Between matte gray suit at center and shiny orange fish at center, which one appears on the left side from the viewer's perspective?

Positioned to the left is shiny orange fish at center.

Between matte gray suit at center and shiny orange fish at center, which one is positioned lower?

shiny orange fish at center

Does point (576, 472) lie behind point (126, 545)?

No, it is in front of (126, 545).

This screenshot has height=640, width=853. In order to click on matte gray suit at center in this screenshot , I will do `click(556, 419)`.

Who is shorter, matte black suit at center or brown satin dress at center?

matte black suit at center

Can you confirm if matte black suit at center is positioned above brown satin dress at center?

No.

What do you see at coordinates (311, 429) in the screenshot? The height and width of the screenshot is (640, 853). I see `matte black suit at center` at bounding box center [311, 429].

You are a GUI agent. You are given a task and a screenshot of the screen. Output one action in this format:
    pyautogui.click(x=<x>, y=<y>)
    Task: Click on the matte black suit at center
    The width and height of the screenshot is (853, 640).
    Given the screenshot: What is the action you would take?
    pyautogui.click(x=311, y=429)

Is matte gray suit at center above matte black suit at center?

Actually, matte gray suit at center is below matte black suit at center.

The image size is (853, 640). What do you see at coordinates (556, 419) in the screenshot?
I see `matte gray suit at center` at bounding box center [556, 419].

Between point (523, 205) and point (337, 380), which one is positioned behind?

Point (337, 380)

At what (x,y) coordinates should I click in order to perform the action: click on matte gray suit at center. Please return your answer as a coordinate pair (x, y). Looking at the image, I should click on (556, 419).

● ● ● ● ●

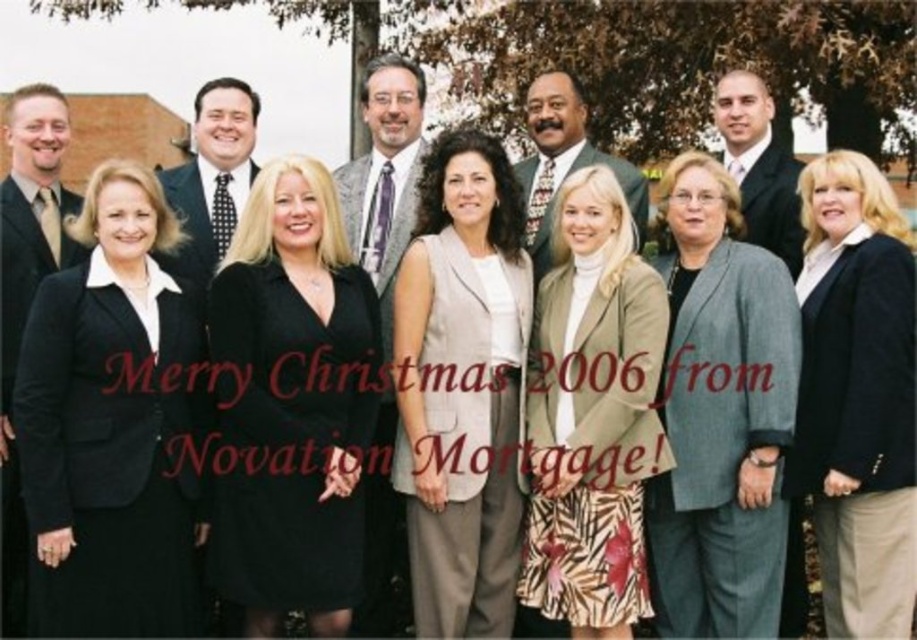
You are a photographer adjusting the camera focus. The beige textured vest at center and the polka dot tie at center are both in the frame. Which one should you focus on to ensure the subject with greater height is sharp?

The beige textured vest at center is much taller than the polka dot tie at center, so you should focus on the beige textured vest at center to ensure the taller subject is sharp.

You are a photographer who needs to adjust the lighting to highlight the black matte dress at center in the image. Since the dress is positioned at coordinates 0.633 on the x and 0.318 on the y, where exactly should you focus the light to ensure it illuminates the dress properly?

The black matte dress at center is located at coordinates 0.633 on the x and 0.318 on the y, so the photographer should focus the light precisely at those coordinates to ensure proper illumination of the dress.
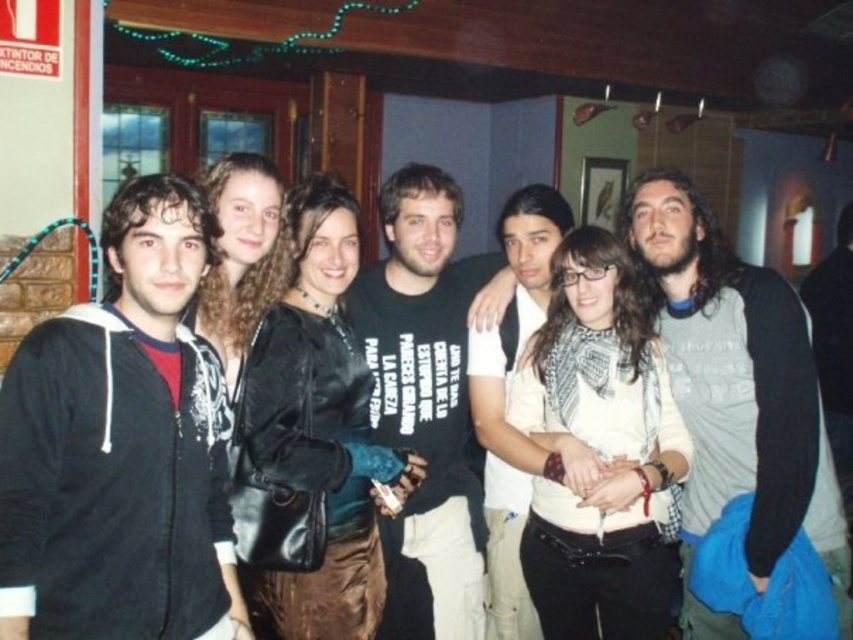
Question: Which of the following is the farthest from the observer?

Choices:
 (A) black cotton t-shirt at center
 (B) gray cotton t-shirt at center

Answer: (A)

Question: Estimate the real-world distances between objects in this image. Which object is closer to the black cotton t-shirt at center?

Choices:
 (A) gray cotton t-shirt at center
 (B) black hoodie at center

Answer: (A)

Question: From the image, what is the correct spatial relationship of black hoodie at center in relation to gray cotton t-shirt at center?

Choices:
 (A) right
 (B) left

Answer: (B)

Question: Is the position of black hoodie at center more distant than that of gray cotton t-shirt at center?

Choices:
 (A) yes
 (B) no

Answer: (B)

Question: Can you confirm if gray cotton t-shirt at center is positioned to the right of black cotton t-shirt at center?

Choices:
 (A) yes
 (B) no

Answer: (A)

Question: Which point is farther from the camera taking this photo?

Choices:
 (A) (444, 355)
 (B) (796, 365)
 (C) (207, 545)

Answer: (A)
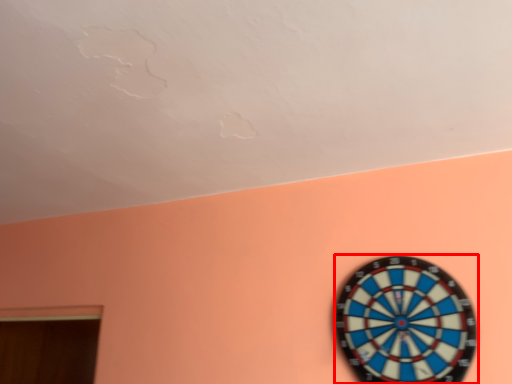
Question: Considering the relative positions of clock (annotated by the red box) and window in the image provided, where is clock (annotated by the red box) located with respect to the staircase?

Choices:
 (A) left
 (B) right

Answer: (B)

● ● ● ● ●

• Task description:
Return the rows starting at the line that contains "the viewer's perspective?" and ending at the line that contains "No, it is in front of (126, 545).", both included, reproducing each line exactly.

• Answer below:
Between matte gray suit at center and shiny orange fish at center, which one appears on the left side from the viewer's perspective?

Positioned to the left is shiny orange fish at center.

Between matte gray suit at center and shiny orange fish at center, which one is positioned lower?

shiny orange fish at center

Does point (576, 472) lie behind point (126, 545)?

No, it is in front of (126, 545).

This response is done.